*REQUIREMENT*.
Below are entries with pictures among them; reproduce exactly, and only, the lines from the one containing "DHT2: DHT22 -> DHT11" down to the one containing "MATRIX pin VCC: none -> 5V", without the pictures.

═════ DATA PROVIDED ═════

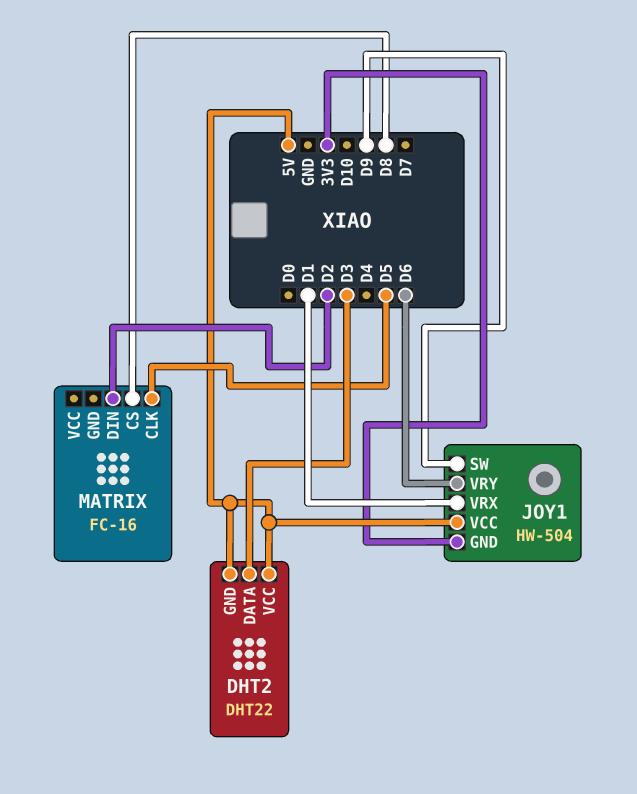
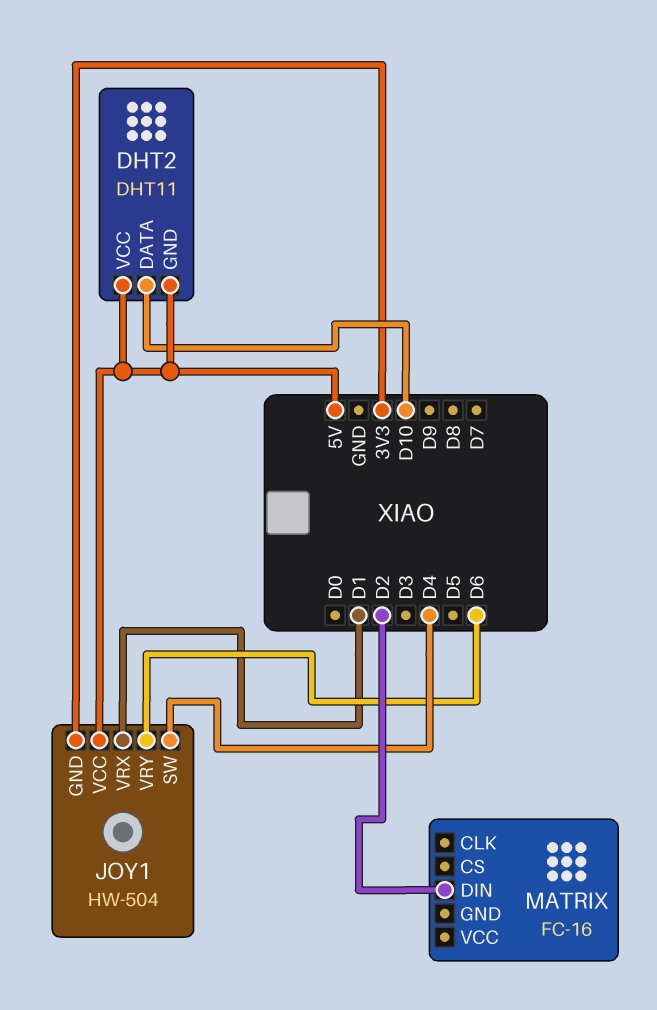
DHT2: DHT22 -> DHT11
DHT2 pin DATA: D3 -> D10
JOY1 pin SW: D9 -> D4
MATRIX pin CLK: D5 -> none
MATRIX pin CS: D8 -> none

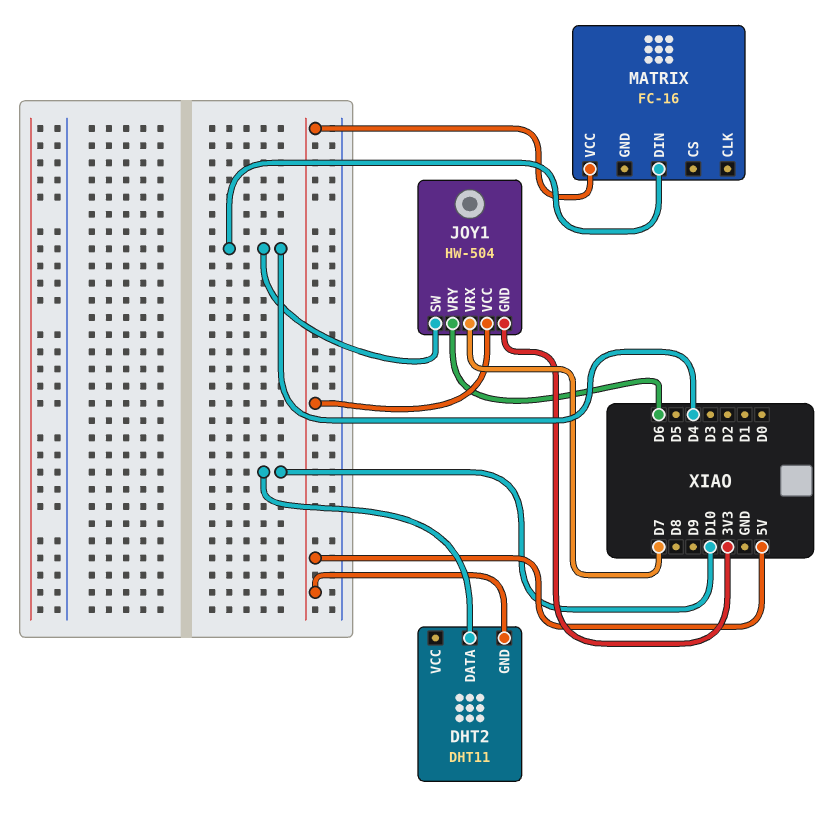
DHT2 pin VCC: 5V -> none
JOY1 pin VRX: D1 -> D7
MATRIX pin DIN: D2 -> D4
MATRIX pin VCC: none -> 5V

═════
═════ DATA PROVIDED ═════

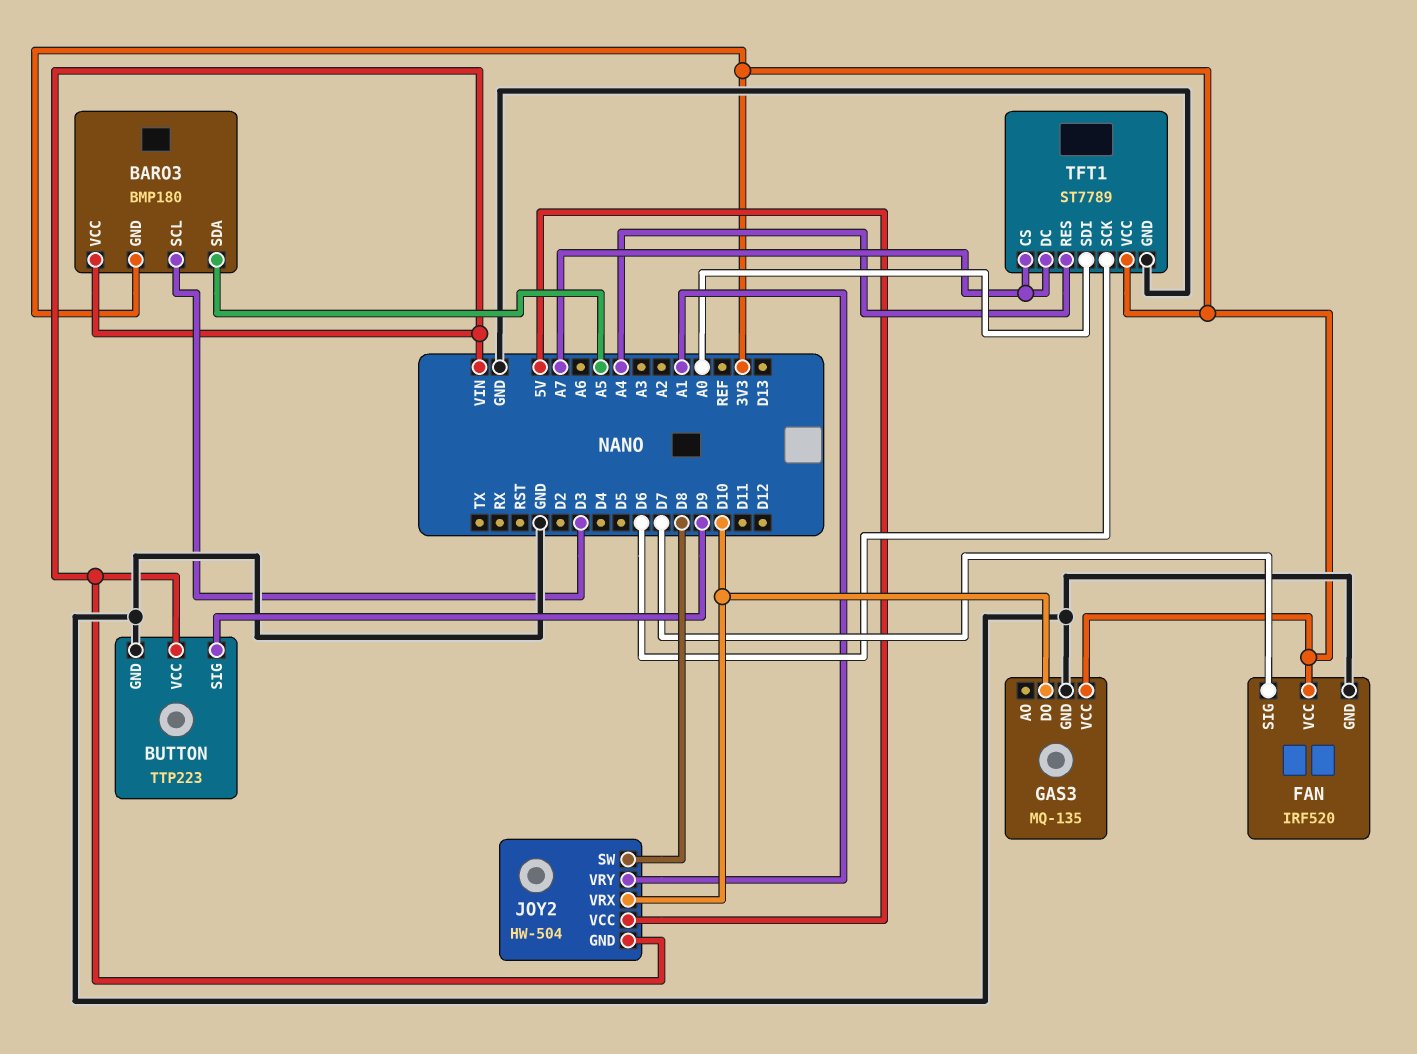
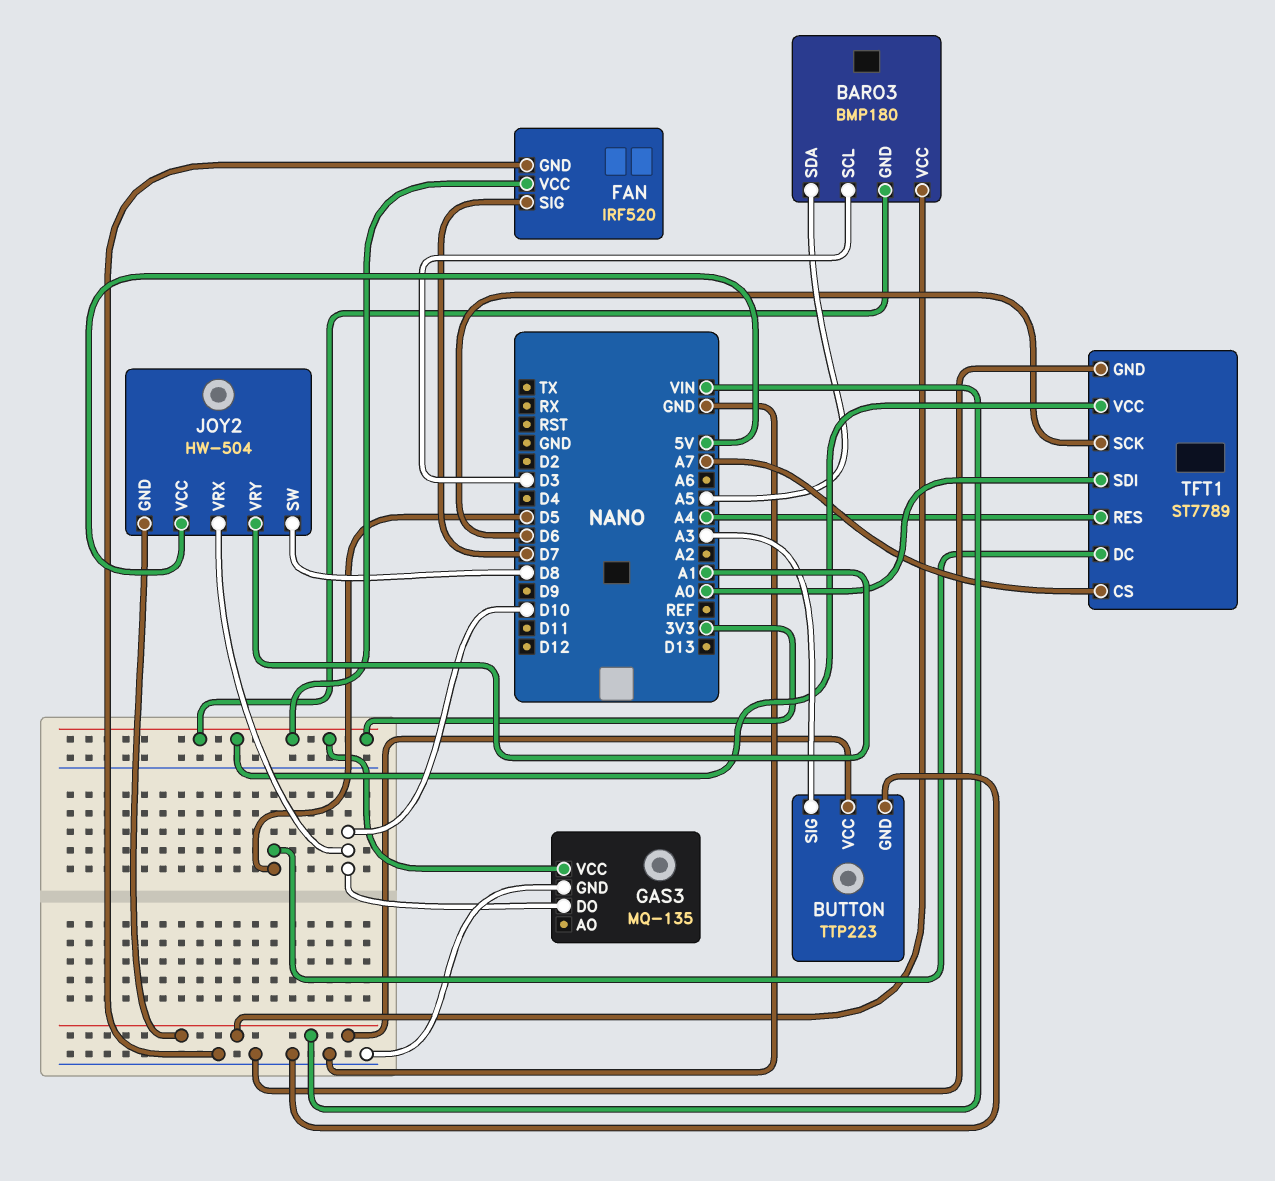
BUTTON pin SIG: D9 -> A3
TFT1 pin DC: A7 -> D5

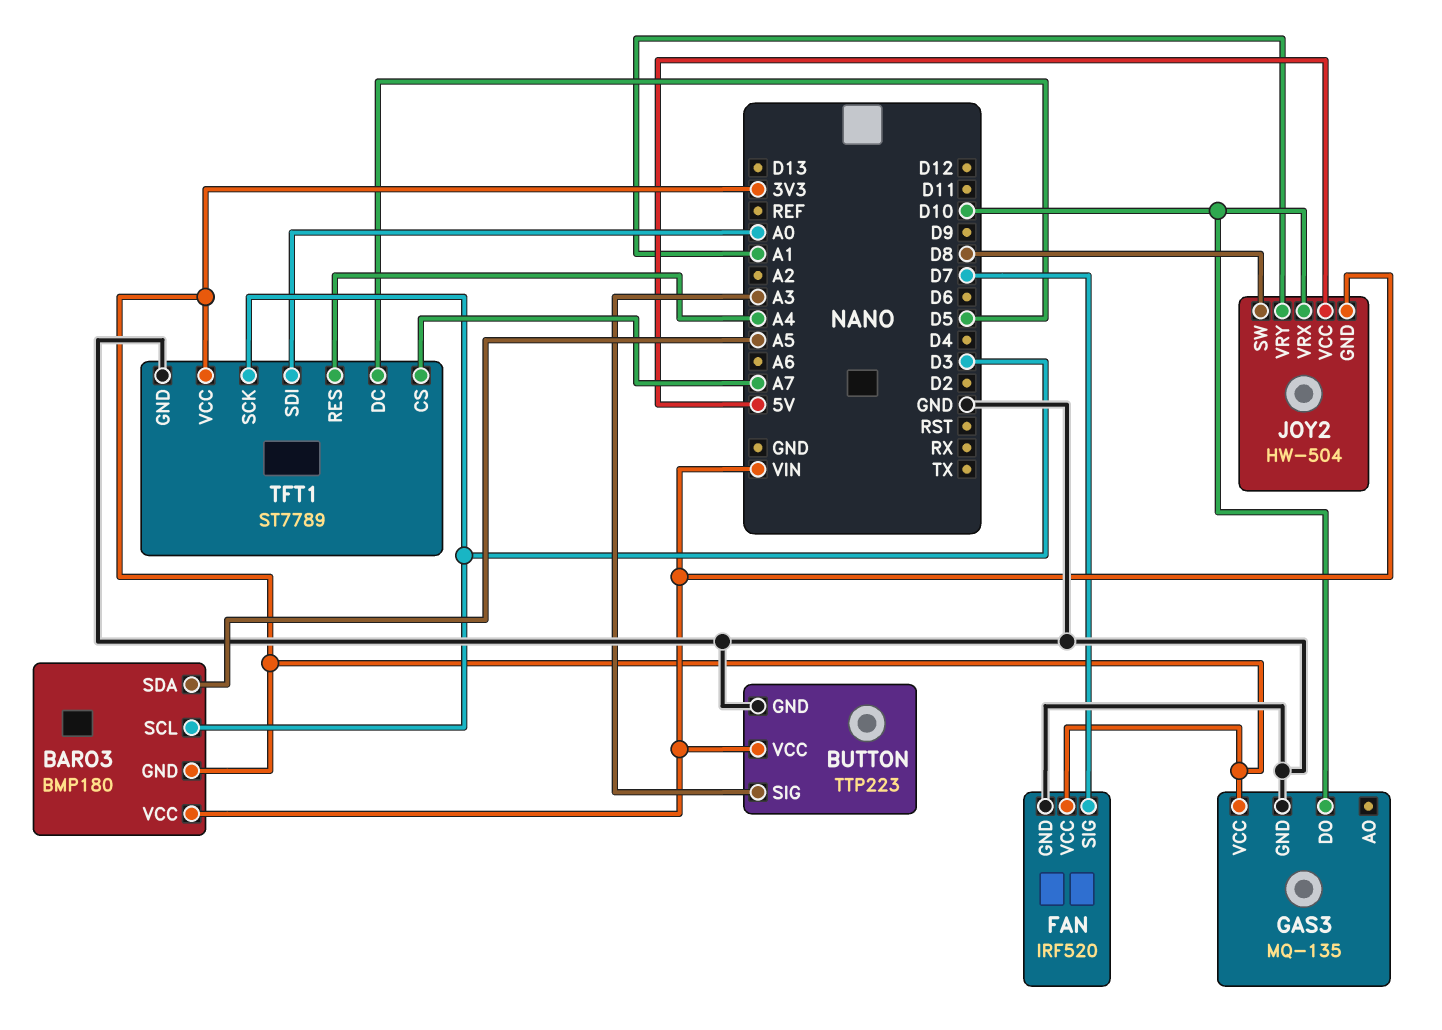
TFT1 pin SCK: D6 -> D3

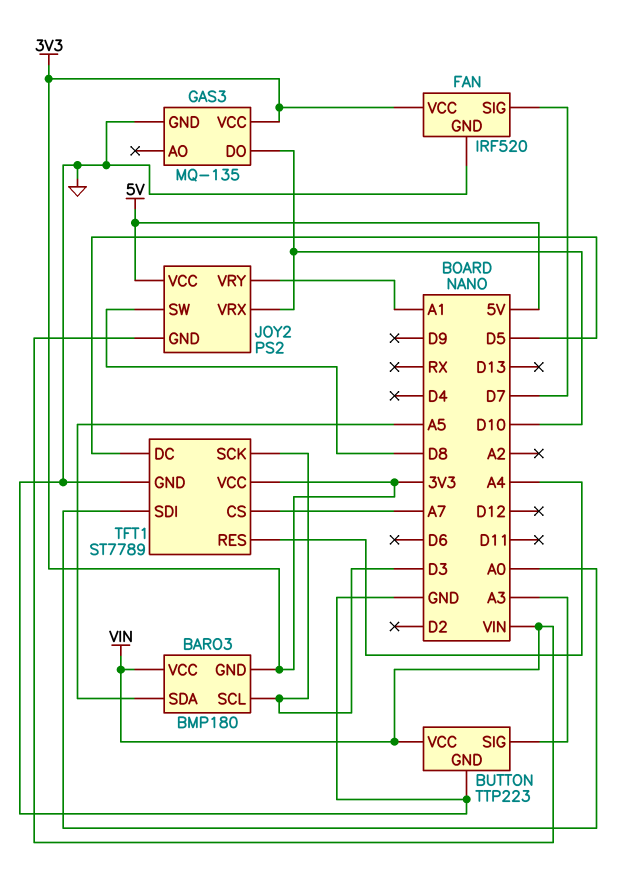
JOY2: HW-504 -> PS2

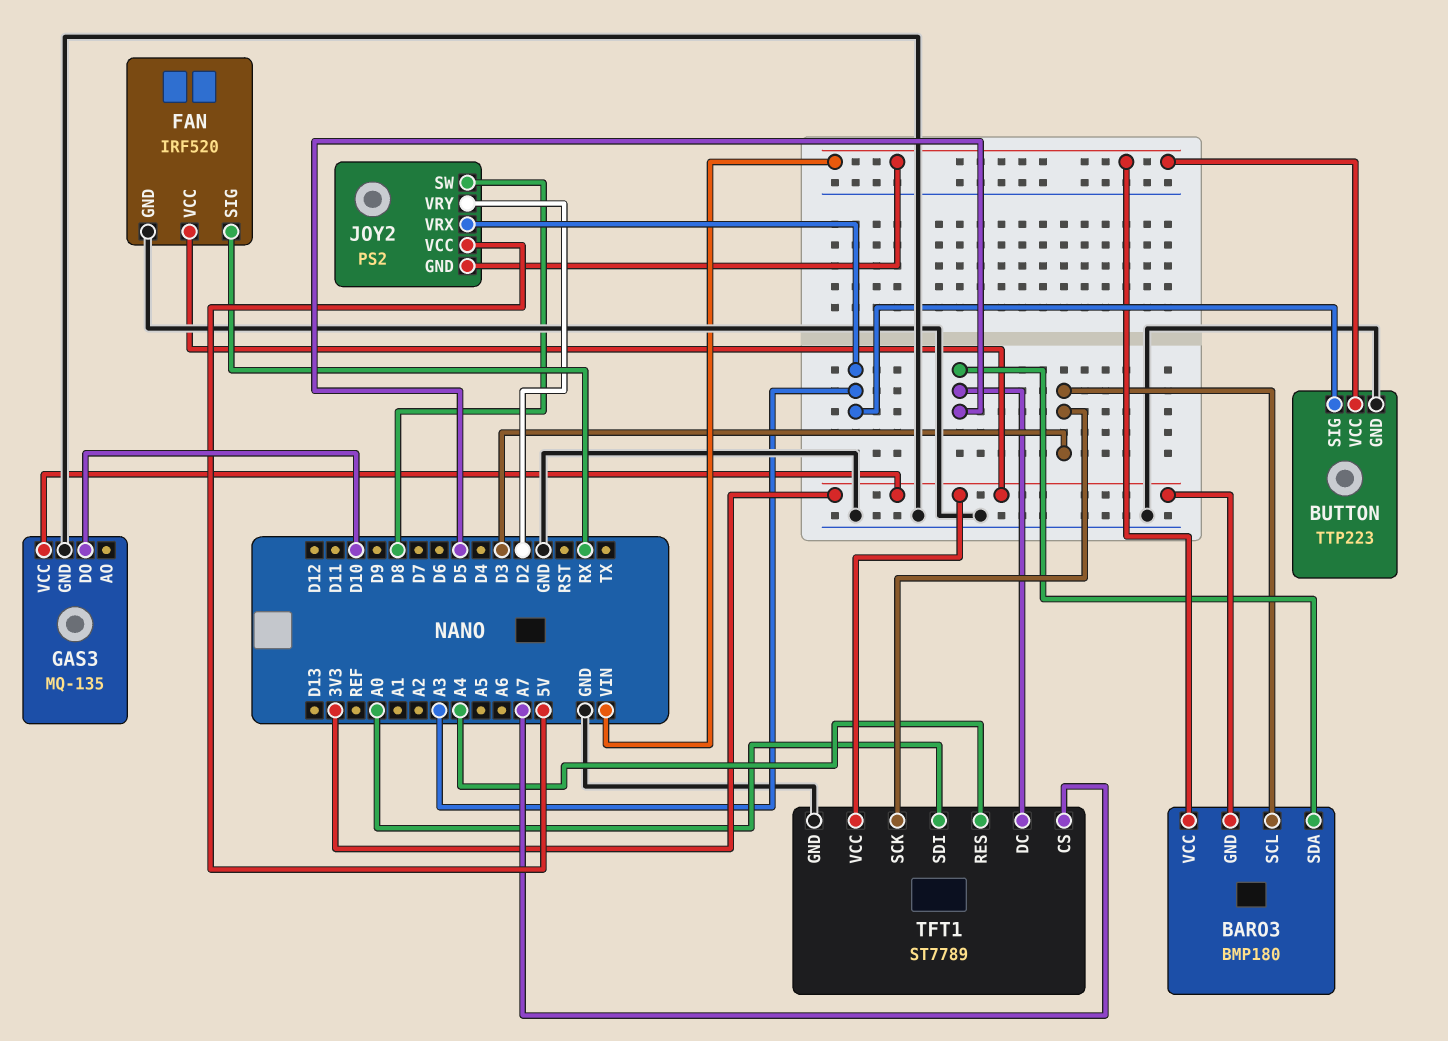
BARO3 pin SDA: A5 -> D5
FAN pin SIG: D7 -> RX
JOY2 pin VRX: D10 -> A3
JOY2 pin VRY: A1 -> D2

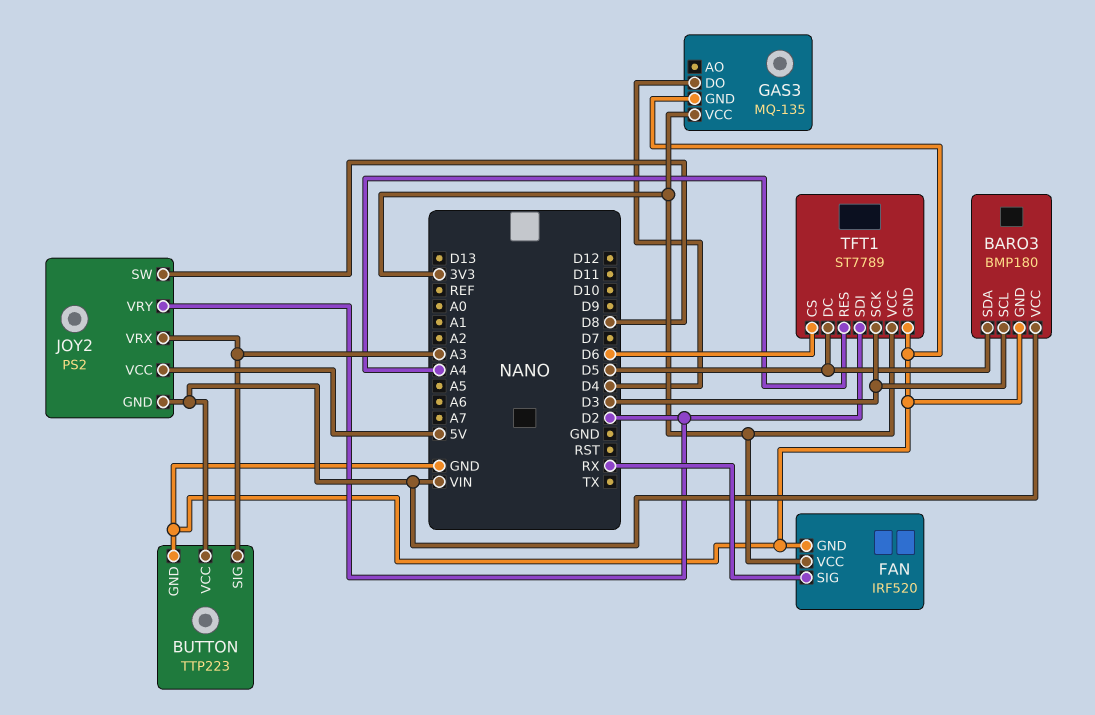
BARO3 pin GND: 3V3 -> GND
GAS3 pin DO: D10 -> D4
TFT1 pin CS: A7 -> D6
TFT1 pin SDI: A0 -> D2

═════

*WRITTEN ANSWER*.
DHT2: DHT22 -> DHT11
DHT2 pin DATA: D3 -> D10
JOY1 pin SW: D9 -> D4
MATRIX pin CLK: D5 -> none
MATRIX pin CS: D8 -> none

DHT2 pin VCC: 5V -> none
JOY1 pin VRX: D1 -> D7
MATRIX pin DIN: D2 -> D4
MATRIX pin VCC: none -> 5V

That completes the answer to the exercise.